» Supplied data:
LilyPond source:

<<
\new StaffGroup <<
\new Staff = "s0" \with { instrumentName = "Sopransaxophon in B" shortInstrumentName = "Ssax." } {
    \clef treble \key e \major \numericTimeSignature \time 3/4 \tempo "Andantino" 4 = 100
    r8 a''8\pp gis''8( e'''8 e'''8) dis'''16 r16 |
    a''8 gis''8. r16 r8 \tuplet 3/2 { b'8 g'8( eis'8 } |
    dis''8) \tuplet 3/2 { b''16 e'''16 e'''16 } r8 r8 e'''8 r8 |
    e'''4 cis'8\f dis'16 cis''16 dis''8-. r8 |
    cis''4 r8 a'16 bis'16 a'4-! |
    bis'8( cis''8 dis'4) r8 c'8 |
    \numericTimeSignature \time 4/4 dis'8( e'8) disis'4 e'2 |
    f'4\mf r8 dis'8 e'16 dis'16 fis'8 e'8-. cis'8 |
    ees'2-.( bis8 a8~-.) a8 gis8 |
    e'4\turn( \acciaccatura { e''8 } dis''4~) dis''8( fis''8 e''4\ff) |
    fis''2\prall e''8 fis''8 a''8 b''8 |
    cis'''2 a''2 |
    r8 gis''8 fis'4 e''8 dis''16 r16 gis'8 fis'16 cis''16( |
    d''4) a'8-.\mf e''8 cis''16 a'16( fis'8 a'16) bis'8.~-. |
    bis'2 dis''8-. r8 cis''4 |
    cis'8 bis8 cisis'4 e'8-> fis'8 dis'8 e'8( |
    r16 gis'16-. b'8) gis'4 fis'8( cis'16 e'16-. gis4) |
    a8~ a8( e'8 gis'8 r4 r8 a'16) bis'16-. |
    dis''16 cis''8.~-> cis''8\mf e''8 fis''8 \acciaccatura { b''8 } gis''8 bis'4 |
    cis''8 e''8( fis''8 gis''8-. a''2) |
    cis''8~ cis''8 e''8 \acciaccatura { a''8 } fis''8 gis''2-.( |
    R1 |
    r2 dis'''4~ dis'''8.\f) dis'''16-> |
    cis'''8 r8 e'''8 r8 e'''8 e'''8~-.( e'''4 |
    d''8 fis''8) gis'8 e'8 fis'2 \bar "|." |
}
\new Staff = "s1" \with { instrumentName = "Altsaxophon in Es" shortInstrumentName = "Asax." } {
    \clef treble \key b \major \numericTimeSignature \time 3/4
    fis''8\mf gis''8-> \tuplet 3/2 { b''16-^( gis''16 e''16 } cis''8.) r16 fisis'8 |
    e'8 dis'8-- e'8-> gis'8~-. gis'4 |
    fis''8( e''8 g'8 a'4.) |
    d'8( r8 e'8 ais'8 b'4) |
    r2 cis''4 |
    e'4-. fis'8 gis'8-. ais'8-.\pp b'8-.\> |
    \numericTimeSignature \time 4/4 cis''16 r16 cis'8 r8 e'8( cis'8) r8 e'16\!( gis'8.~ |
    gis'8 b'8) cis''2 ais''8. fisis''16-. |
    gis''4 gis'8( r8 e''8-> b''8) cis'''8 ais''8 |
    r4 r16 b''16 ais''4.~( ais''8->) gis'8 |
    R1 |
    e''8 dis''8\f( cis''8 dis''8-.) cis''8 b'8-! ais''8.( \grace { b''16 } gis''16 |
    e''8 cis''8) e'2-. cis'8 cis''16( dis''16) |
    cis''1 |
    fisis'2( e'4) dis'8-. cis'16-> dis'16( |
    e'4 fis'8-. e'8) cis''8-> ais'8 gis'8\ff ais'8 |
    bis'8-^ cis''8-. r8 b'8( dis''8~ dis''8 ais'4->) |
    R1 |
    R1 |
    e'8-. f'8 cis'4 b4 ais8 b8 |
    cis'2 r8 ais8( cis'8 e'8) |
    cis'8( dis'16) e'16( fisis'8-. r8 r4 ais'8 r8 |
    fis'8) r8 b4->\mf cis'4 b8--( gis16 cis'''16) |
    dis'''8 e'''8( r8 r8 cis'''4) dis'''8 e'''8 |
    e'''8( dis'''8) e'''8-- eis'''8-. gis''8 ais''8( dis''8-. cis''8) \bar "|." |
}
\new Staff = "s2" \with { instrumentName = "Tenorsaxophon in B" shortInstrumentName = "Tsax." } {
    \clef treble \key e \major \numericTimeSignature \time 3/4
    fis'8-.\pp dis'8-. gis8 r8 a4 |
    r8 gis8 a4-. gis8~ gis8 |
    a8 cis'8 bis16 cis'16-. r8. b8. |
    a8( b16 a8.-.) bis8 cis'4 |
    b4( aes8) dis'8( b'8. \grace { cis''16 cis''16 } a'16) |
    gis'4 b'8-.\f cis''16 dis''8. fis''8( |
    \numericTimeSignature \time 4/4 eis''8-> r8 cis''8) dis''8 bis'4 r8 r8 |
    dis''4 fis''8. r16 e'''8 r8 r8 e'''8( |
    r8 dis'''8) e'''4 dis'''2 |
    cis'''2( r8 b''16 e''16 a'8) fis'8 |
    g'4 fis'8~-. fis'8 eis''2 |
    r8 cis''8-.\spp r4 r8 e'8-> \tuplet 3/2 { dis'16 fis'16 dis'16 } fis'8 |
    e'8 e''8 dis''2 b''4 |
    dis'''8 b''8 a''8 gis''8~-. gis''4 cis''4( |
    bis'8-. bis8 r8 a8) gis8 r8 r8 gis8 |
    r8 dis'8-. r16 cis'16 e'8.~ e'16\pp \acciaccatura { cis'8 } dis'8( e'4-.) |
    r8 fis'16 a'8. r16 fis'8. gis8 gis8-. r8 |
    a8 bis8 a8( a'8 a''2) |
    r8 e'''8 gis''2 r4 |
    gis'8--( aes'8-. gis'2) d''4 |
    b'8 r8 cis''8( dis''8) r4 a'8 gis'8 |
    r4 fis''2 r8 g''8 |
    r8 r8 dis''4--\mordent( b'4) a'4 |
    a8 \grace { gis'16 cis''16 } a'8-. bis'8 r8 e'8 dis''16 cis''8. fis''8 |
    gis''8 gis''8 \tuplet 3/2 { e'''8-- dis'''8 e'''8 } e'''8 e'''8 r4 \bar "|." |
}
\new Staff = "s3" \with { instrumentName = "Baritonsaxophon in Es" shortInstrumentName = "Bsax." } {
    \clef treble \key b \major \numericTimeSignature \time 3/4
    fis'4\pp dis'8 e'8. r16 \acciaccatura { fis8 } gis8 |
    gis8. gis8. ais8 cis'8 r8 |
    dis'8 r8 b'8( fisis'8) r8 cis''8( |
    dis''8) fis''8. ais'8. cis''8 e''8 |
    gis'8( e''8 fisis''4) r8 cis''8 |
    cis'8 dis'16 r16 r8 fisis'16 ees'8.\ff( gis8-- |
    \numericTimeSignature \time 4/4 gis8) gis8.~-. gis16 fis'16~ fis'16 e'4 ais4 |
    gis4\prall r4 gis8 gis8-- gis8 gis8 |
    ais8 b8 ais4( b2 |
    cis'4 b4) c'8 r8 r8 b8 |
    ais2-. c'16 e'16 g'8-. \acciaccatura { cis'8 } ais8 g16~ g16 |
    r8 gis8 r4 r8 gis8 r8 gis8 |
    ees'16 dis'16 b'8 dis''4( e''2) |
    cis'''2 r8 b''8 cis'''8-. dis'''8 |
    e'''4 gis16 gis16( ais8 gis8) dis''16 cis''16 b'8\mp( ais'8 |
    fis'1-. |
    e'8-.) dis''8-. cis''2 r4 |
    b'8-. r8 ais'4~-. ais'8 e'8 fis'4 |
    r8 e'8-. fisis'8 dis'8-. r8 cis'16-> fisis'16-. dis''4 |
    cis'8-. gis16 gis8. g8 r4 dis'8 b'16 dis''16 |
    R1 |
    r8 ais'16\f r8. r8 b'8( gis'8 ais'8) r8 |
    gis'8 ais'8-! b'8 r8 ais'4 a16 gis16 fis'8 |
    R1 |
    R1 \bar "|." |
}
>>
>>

» What needs to be done:
List every line of the entries above that contains the string "grace".

» Output for this exercise:
    e''8 dis''8\f( cis''8 dis''8-.) cis''8 b'8-! ais''8.( \grace { b''16 } gis''16 |
    b4( aes8) dis'8( b'8. \grace { cis''16 cis''16 } a'16) |
    a8 \grace { gis'16 cis''16 } a'8-. bis'8 r8 e'8 dis''16 cis''8. fis''8 |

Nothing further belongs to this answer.